When a line below contains the string "yellow", show that line.

Top of Data listing

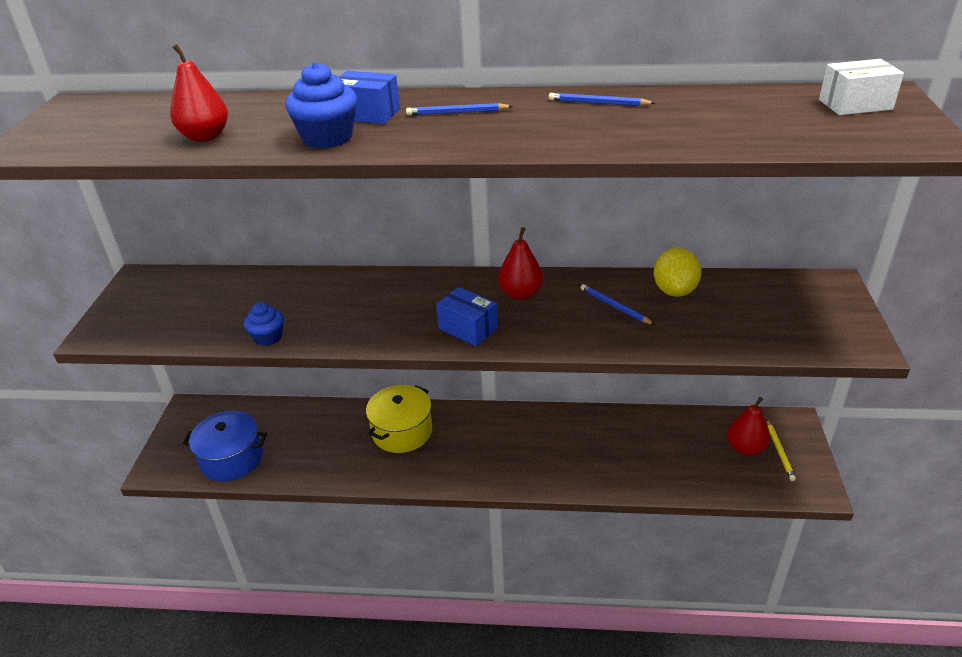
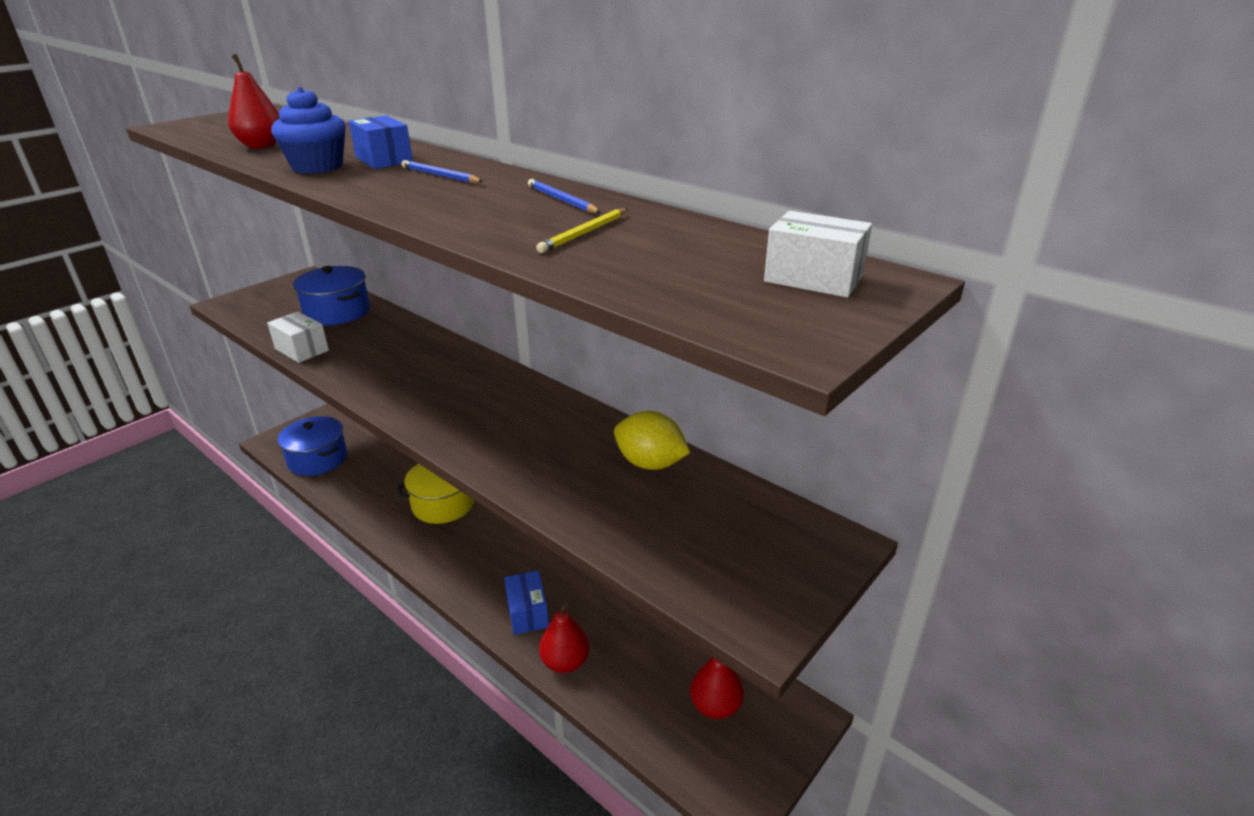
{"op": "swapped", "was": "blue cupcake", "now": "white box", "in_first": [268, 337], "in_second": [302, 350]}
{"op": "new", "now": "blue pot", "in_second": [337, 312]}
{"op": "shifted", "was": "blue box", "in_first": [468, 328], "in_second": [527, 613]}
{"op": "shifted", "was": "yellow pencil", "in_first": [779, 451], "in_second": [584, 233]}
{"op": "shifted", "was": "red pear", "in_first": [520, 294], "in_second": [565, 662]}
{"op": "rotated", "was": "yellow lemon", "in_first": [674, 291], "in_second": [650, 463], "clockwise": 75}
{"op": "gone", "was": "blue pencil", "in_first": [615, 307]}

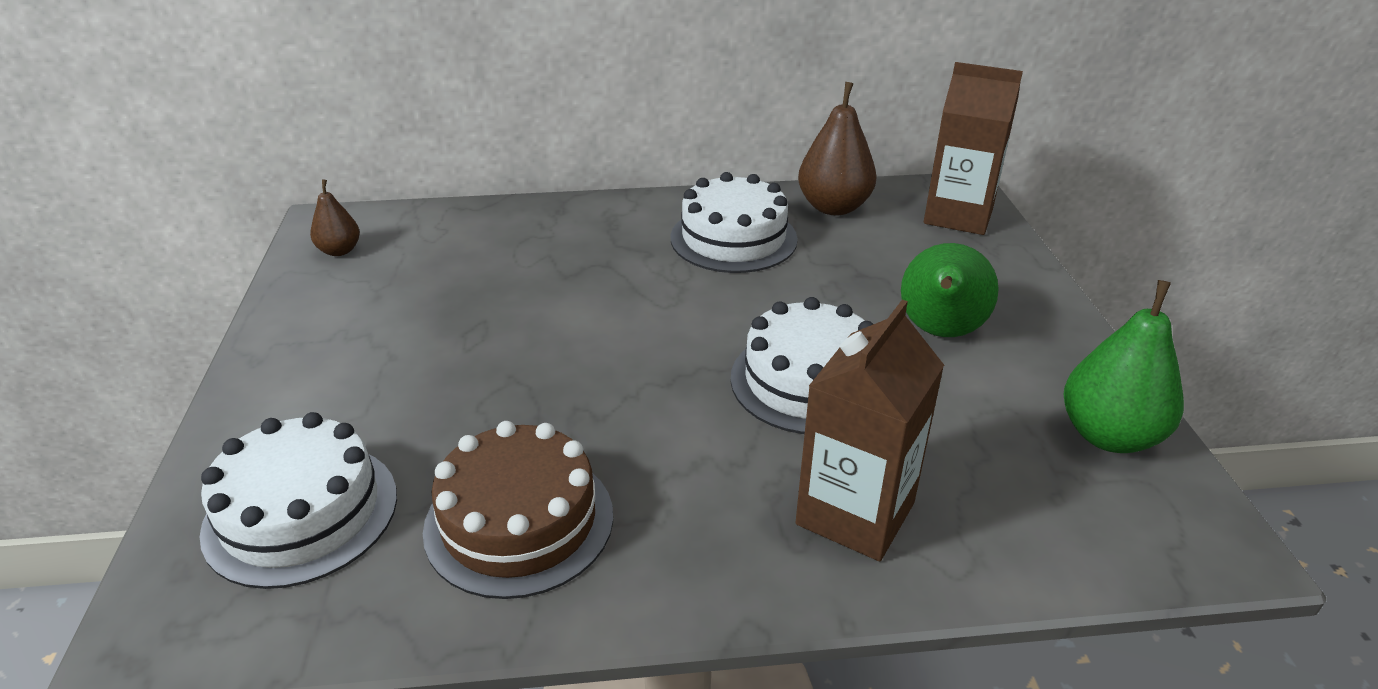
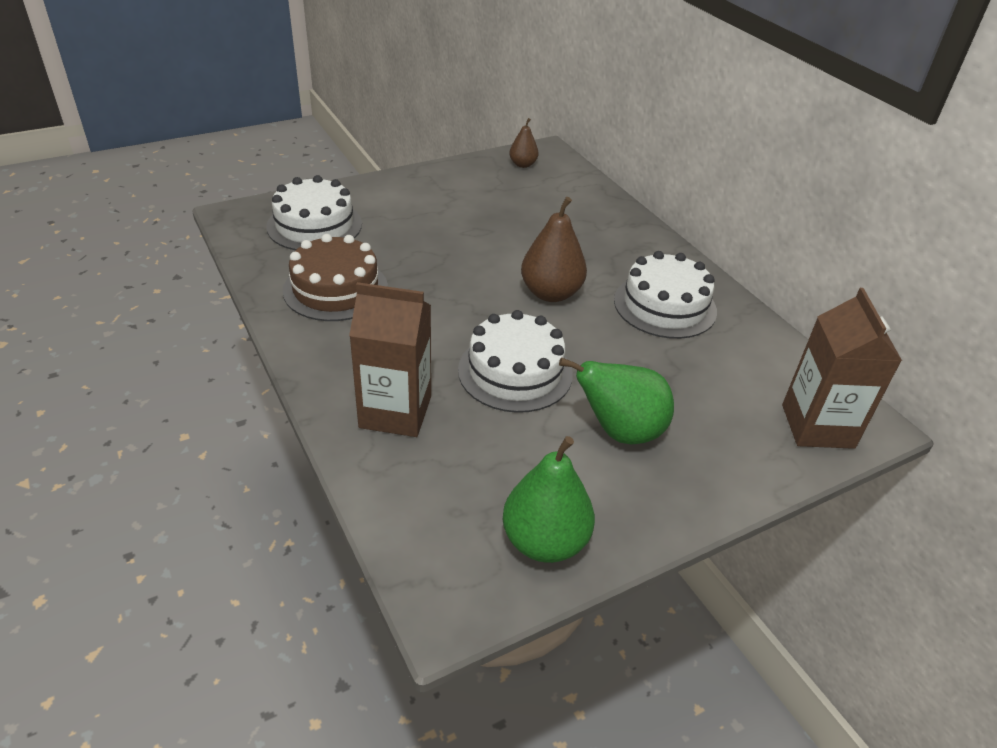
{"op": "shifted", "was": "brown pear", "in_first": [834, 207], "in_second": [551, 293]}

Bottom of Data listing

### Answer to this task:
{"op": "shifted", "was": "yellow pencil", "in_first": [779, 451], "in_second": [584, 233]}
{"op": "rotated", "was": "yellow lemon", "in_first": [674, 291], "in_second": [650, 463], "clockwise": 75}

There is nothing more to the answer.